┏━━

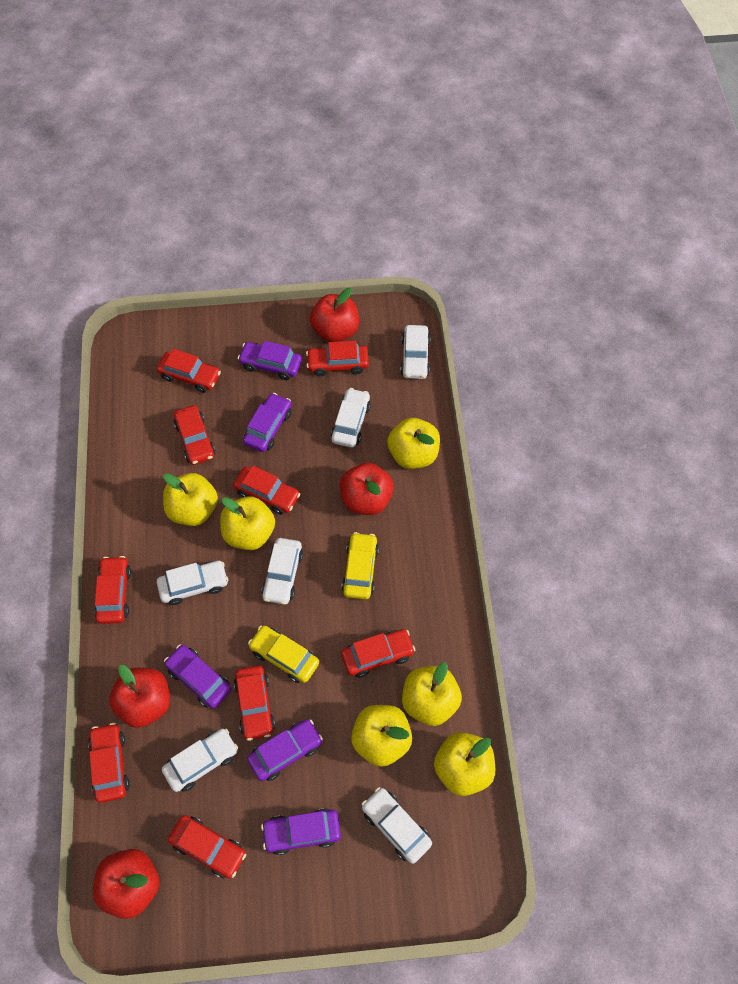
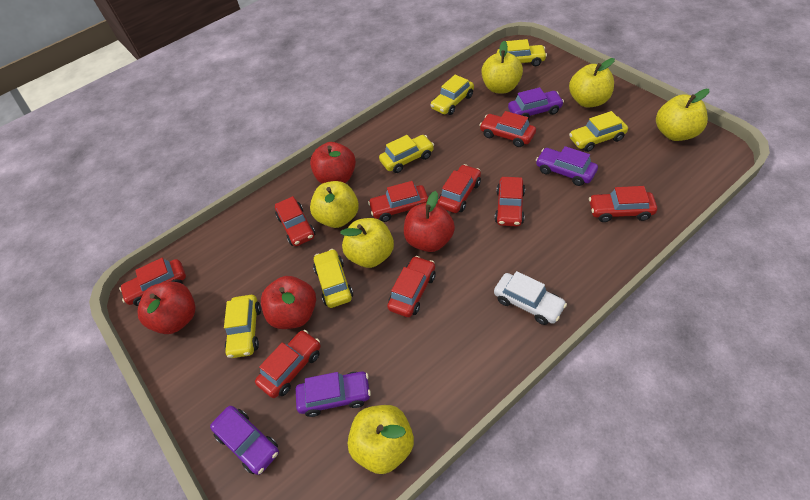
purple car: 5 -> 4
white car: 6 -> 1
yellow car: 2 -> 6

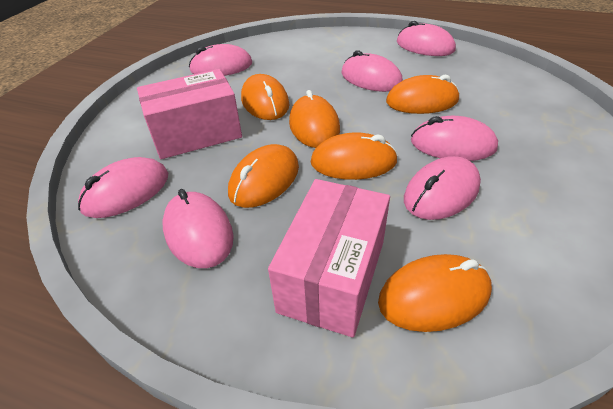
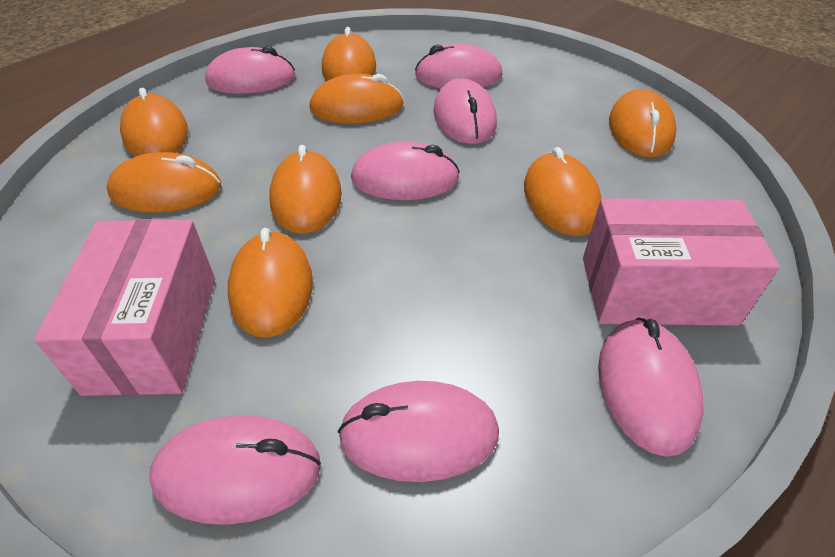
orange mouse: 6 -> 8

┗━━
┏━━

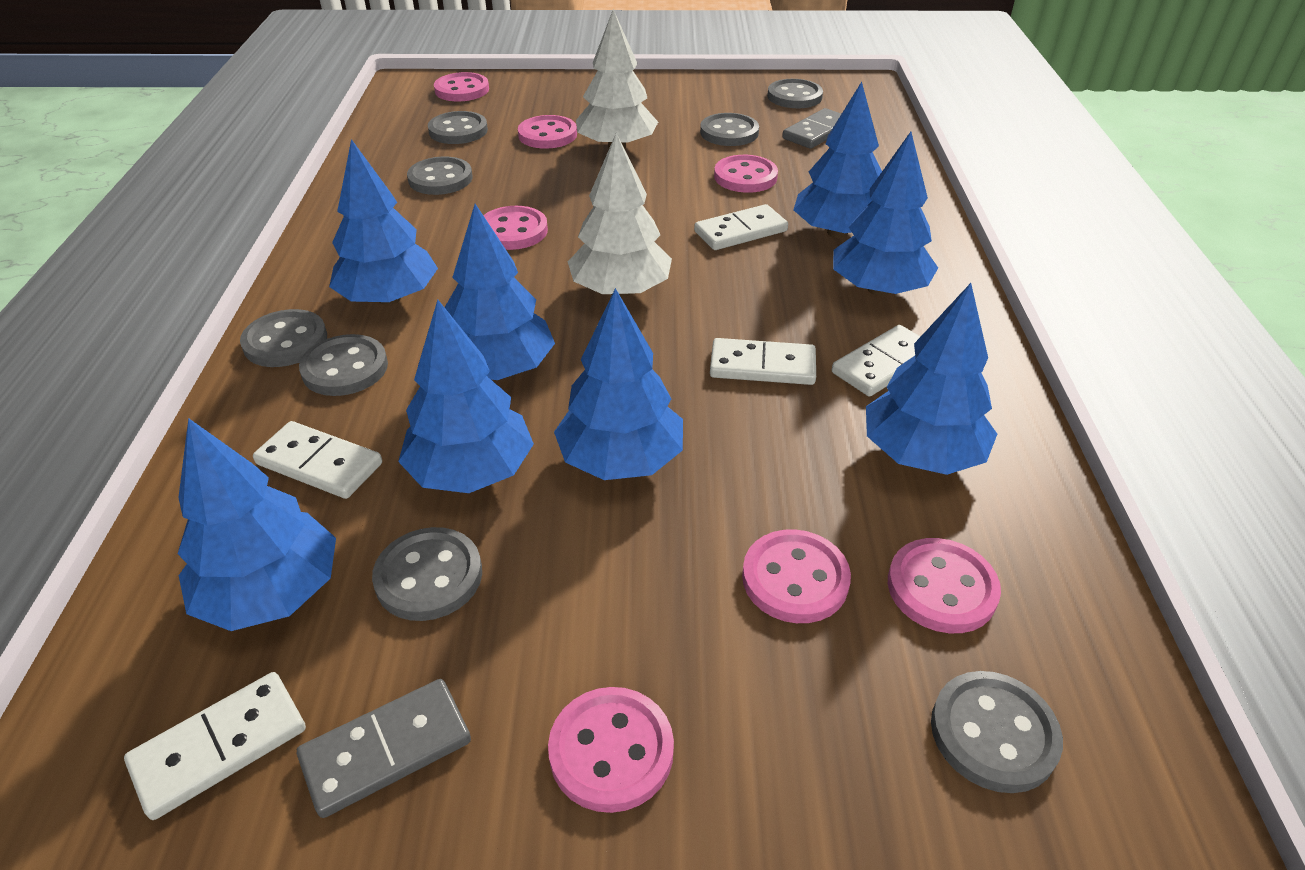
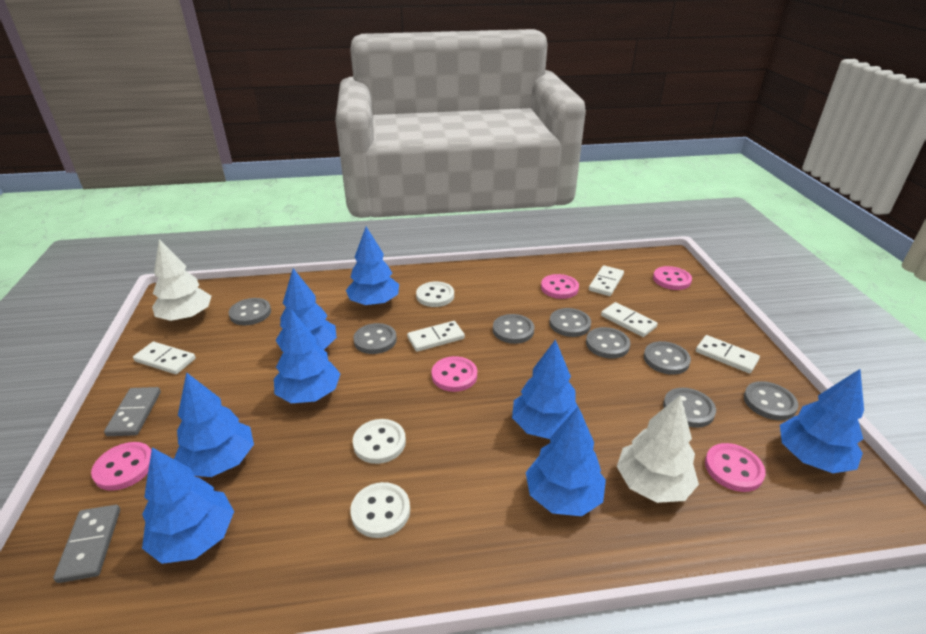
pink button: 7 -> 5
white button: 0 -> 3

┗━━
┏━━

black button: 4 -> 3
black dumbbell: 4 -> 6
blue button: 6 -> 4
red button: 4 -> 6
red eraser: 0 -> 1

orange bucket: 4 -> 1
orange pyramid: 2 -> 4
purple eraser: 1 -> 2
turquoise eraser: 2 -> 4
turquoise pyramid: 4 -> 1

┗━━

**DIRECTIONS**
When you reach the line containing "purple car: 5 -> 4" in the entries above, begin restating word for word, and stop once the line containing "orange mouse: 6 -> 8" has been given. Omit the pictures.

**ANSWER AREA**
purple car: 5 -> 4
white car: 6 -> 1
yellow car: 2 -> 6

orange mouse: 6 -> 8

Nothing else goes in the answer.